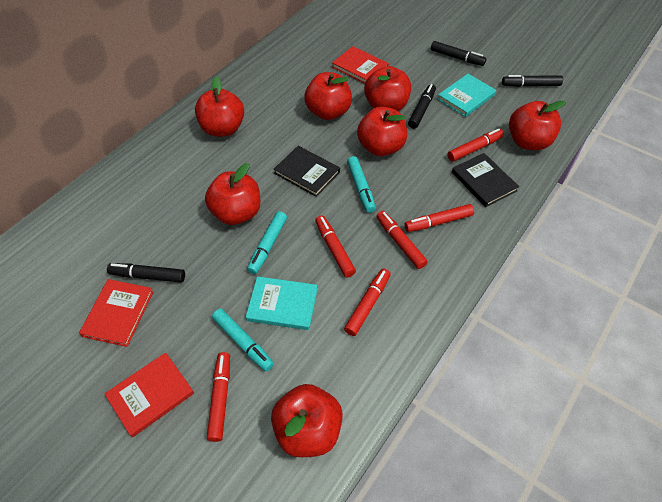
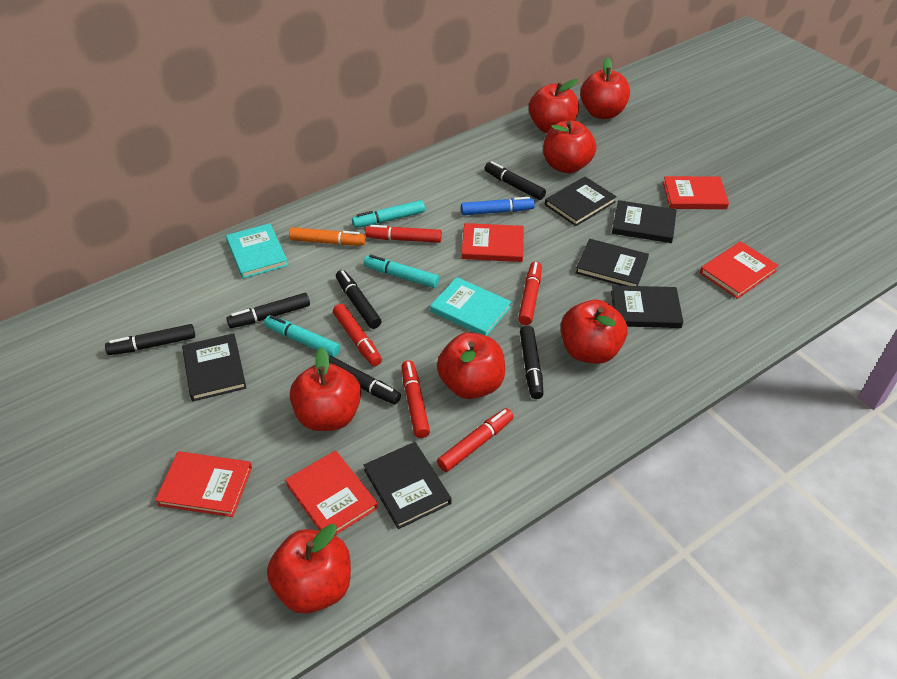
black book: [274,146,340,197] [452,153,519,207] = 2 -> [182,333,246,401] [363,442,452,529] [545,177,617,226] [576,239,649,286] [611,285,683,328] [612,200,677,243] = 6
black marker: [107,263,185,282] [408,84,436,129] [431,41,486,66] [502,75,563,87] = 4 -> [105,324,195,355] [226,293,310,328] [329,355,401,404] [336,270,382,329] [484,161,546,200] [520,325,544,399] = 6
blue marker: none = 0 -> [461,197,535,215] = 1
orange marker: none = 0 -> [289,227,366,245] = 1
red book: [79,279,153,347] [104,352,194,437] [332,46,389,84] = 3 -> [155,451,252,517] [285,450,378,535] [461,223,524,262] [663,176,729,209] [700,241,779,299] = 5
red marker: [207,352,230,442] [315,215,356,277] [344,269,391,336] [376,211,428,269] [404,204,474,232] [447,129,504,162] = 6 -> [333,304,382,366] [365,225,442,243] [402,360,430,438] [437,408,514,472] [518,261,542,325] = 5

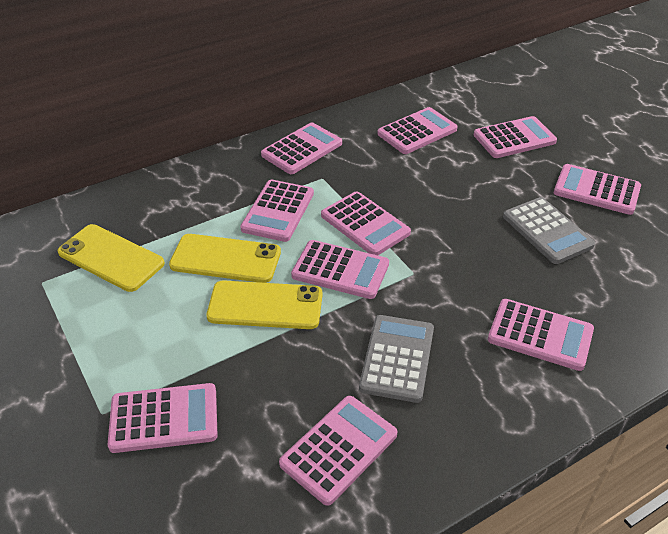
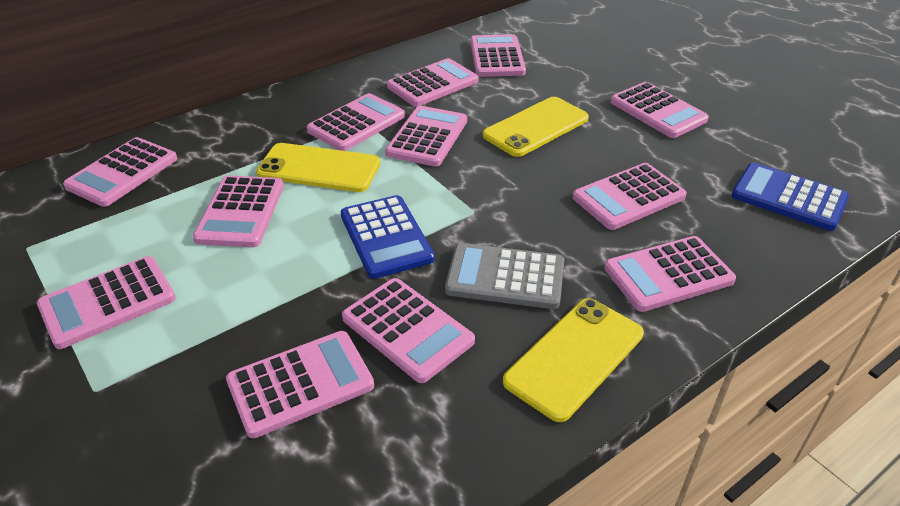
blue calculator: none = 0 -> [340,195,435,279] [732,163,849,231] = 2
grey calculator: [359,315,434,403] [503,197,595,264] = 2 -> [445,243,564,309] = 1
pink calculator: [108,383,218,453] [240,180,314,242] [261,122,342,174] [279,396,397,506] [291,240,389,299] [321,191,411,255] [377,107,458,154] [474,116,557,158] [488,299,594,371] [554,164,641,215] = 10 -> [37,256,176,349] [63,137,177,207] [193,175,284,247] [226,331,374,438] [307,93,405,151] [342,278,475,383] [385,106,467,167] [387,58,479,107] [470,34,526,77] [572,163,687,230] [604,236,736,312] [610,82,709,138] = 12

======

◆ **Activity**
Return every line in the listing that contains the word "blue".

◆ **Answer for the task**
blue marker: none = 0 -> [461,197,535,215] = 1
blue calculator: none = 0 -> [340,195,435,279] [732,163,849,231] = 2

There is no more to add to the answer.